● **WHAT IS NEEDED**: Looking at the data below, how many lines include the word "round"? Respond with the number only.

..........

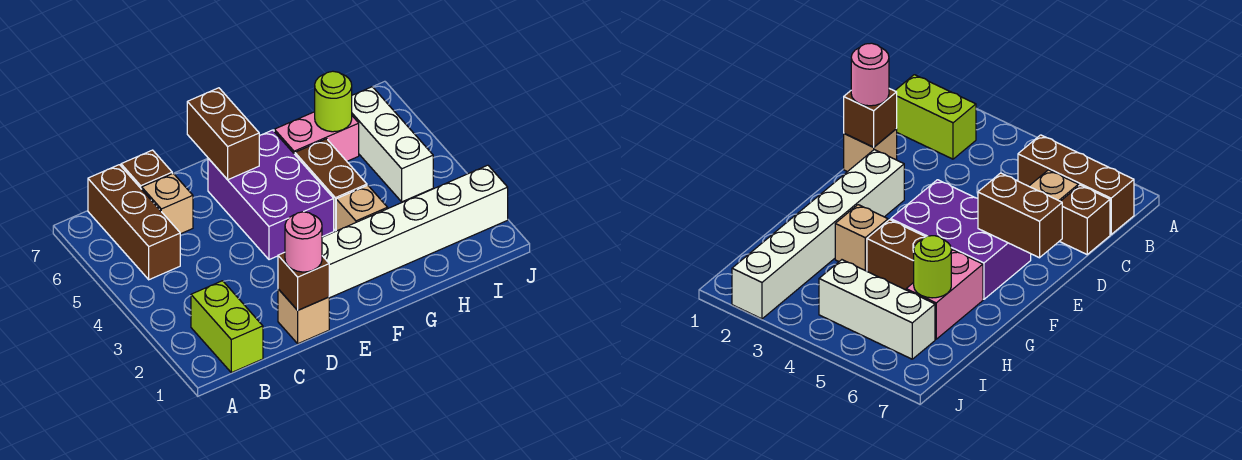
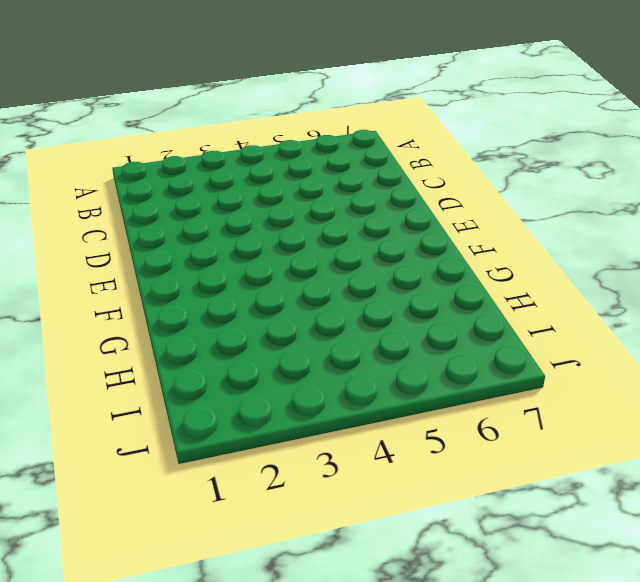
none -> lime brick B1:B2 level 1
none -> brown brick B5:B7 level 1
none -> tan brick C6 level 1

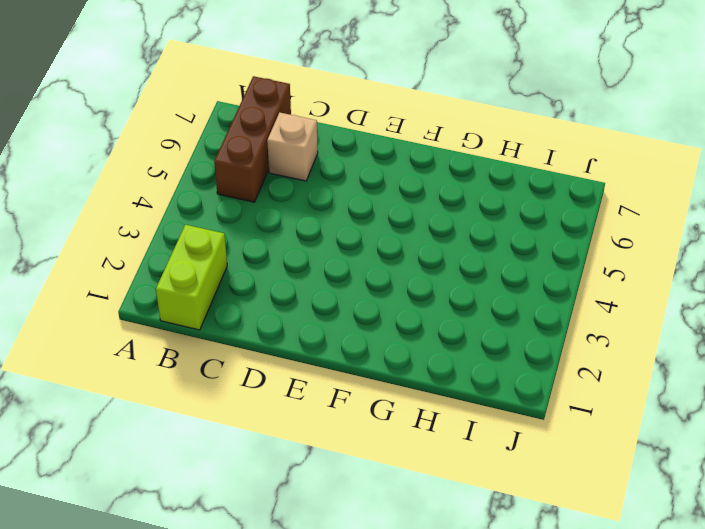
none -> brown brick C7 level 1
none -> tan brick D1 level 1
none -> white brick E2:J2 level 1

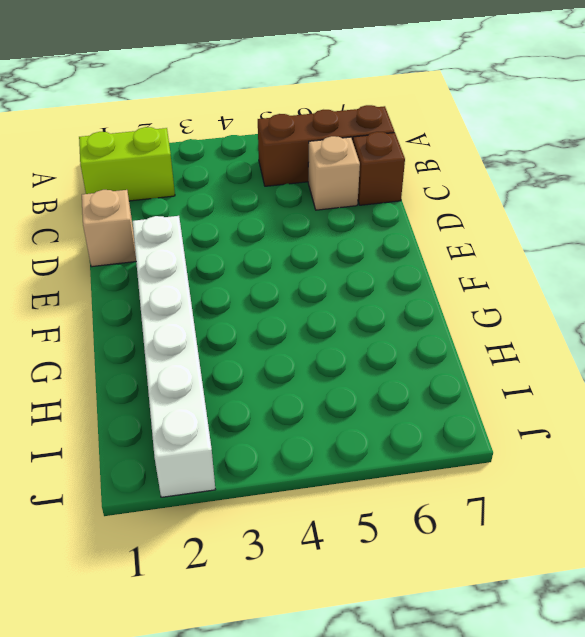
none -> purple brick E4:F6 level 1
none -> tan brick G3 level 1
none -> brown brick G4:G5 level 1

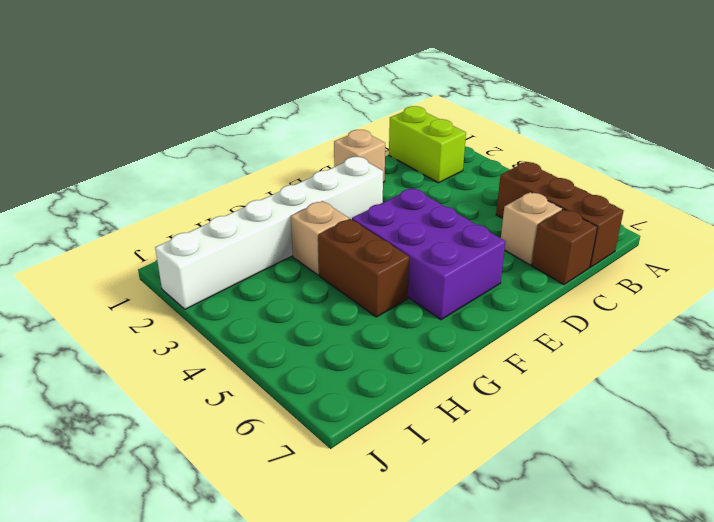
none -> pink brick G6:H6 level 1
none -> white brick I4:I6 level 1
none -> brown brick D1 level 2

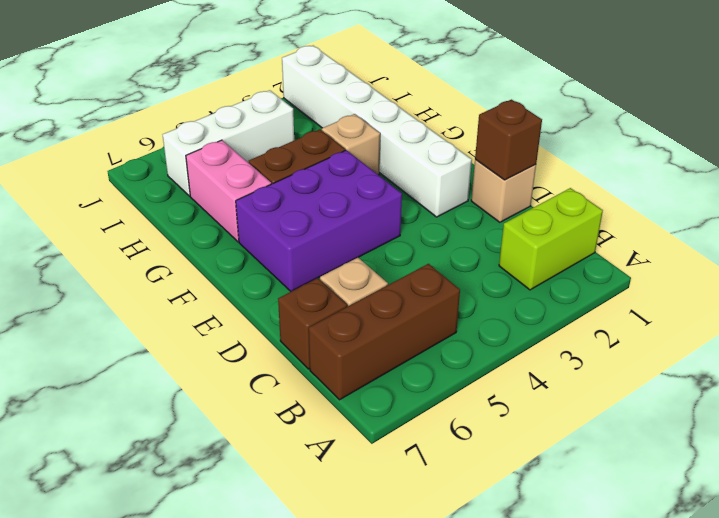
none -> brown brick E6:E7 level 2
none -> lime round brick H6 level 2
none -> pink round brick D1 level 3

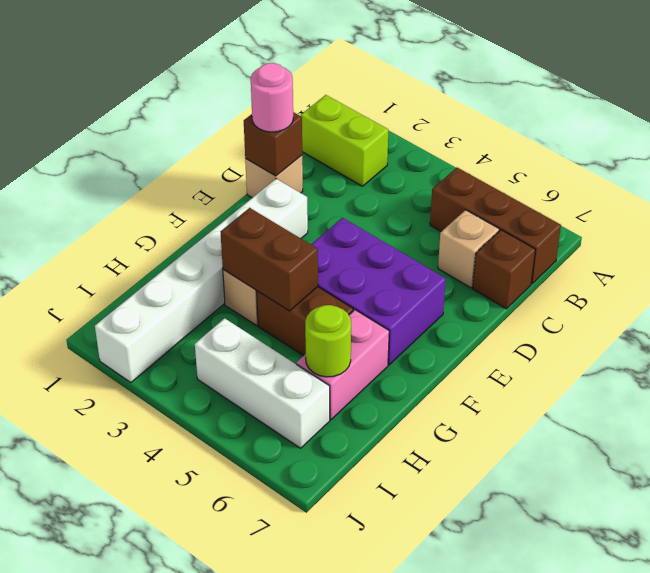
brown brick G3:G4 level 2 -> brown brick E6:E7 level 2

..........

● **YOUR SOLUTION**: 2